### [What needs to be done]
Wherever the word "purple" appears in a line of the data, that line should be copied.

### [Data provided]
-- Opening Marker --

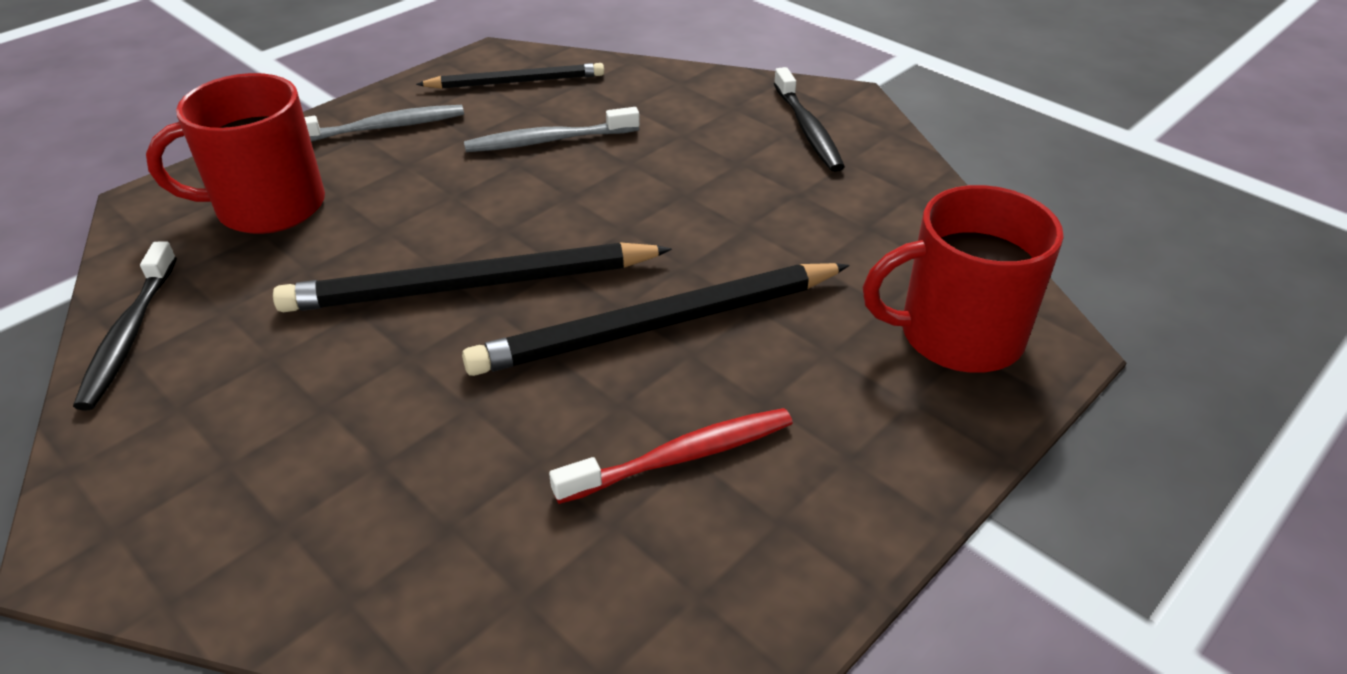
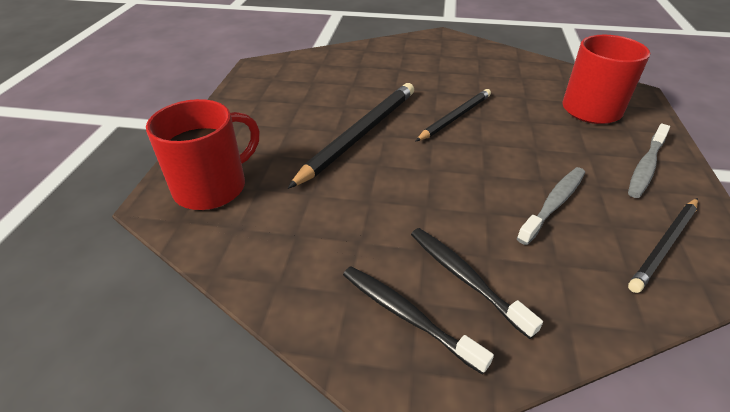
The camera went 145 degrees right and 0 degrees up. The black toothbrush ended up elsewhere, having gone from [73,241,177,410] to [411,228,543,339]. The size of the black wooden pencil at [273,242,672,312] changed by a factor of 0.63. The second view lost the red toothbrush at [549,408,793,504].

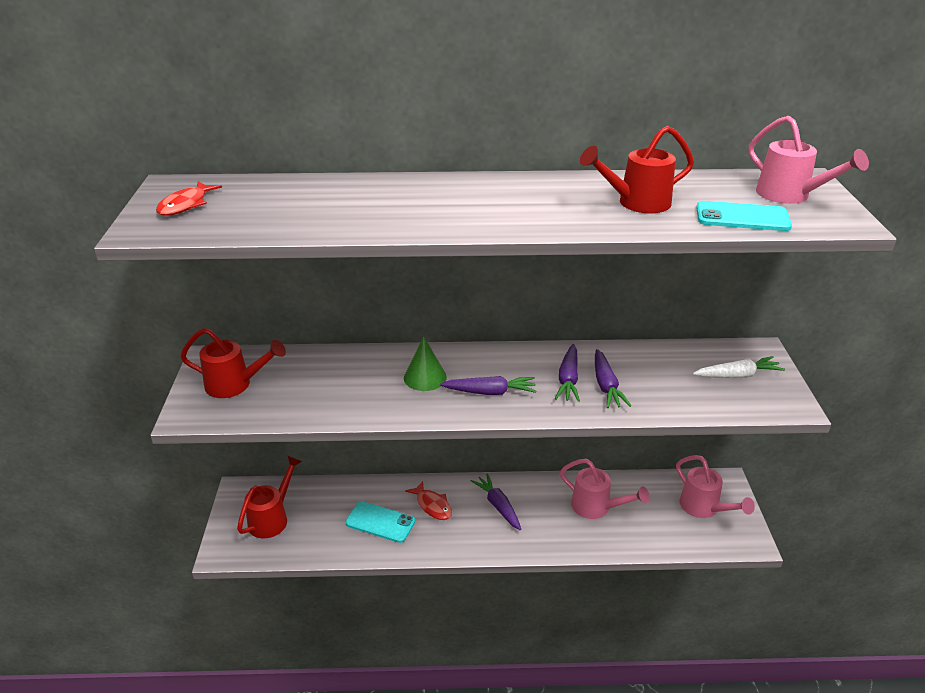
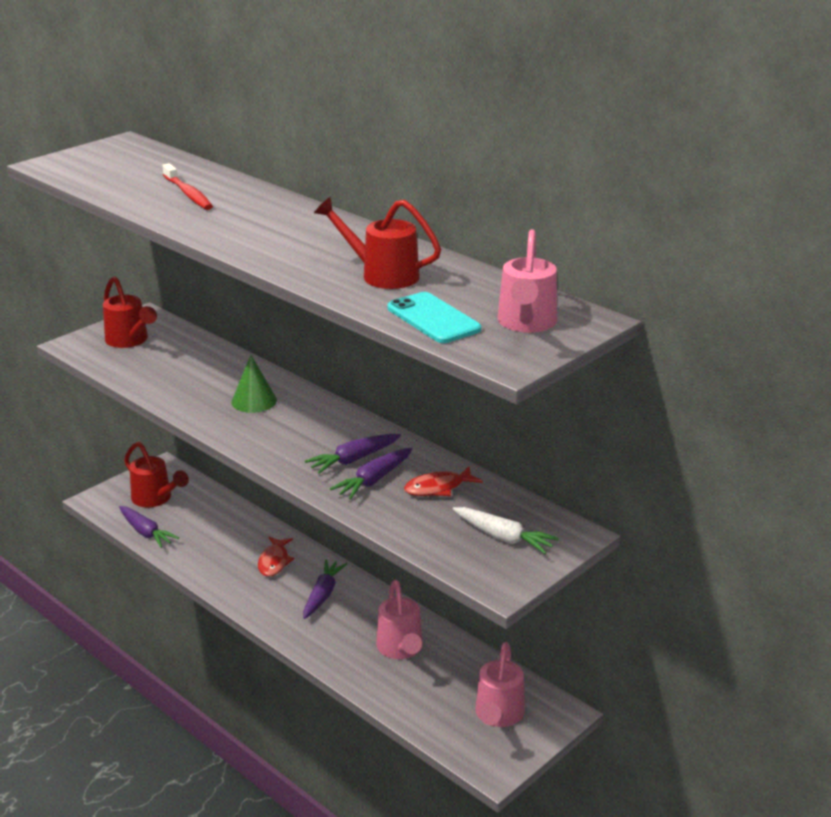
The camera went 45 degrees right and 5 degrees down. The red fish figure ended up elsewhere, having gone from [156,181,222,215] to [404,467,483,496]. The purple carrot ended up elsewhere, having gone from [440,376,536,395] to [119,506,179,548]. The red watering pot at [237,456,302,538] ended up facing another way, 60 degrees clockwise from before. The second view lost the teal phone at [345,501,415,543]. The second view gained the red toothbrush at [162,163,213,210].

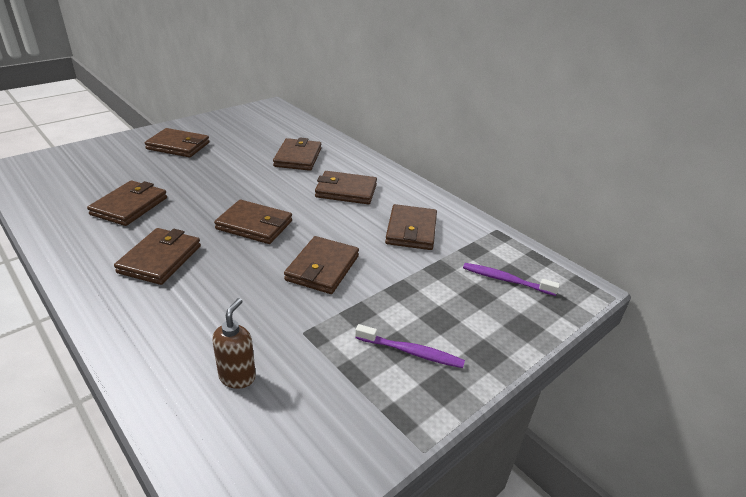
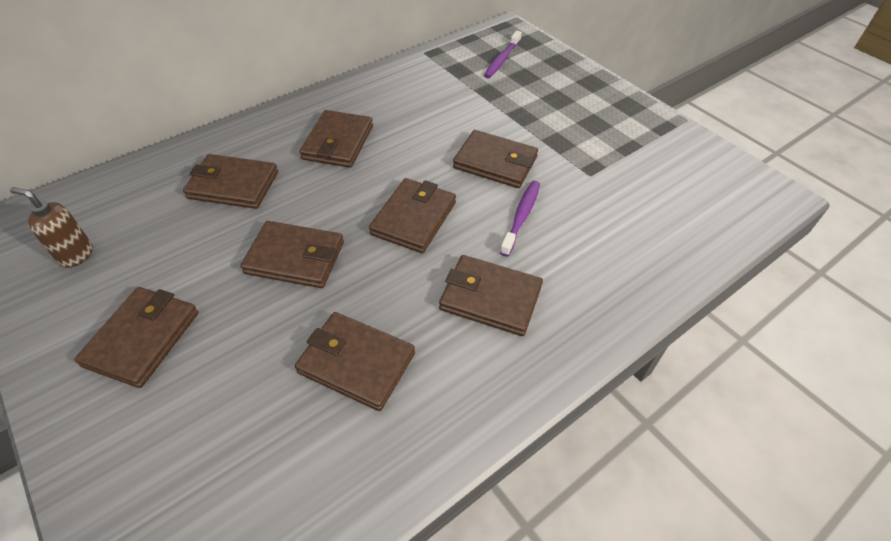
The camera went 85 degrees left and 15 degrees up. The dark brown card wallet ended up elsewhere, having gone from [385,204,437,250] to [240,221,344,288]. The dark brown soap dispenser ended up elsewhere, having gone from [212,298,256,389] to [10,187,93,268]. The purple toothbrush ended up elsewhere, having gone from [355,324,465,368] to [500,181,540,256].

-- Closing Marker --

### [Solution for this problem]
The camera went 45 degrees right and 5 degrees down. The red fish figure ended up elsewhere, having gone from [156,181,222,215] to [404,467,483,496]. The purple carrot ended up elsewhere, having gone from [440,376,536,395] to [119,506,179,548]. The red watering pot at [237,456,302,538] ended up facing another way, 60 degrees clockwise from before. The second view lost the teal phone at [345,501,415,543]. The second view gained the red toothbrush at [162,163,213,210].
The camera went 85 degrees left and 15 degrees up. The dark brown card wallet ended up elsewhere, having gone from [385,204,437,250] to [240,221,344,288]. The dark brown soap dispenser ended up elsewhere, having gone from [212,298,256,389] to [10,187,93,268]. The purple toothbrush ended up elsewhere, having gone from [355,324,465,368] to [500,181,540,256].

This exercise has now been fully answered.